▶ ACTION ITEM
Which lines of the data contain the string "grey"? Copy every one of them.
(INPUT FOR THIS TASK)
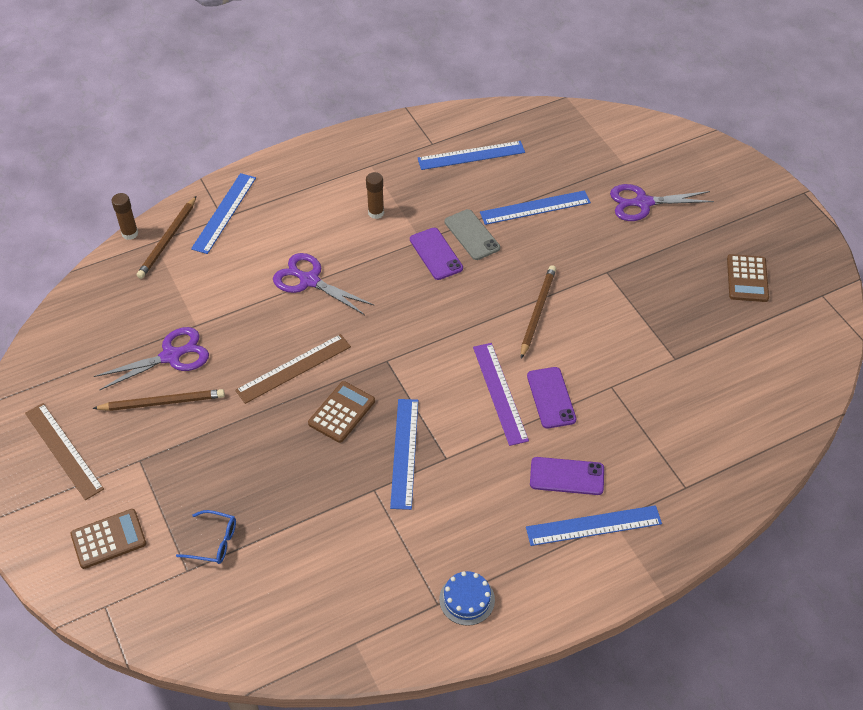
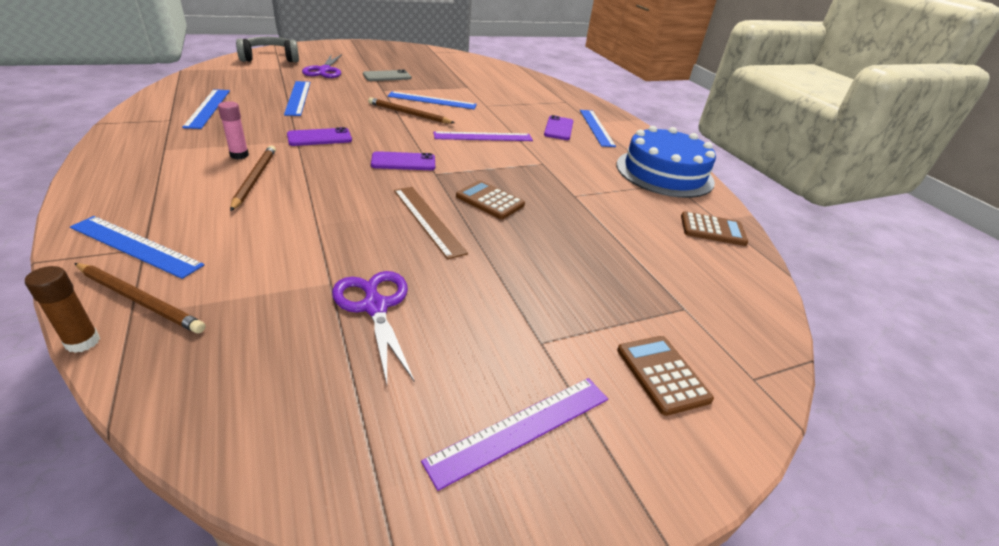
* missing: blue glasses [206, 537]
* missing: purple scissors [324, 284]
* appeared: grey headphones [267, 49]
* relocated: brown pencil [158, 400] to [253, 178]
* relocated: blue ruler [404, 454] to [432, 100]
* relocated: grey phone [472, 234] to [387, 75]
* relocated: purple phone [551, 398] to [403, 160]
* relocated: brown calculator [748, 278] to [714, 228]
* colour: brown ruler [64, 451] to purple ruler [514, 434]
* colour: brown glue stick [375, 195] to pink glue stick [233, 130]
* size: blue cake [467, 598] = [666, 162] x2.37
(End INPUT FOR THIS TASK)
▶ REPLY
* appeared: grey headphones [267, 49]
* relocated: grey phone [472, 234] to [387, 75]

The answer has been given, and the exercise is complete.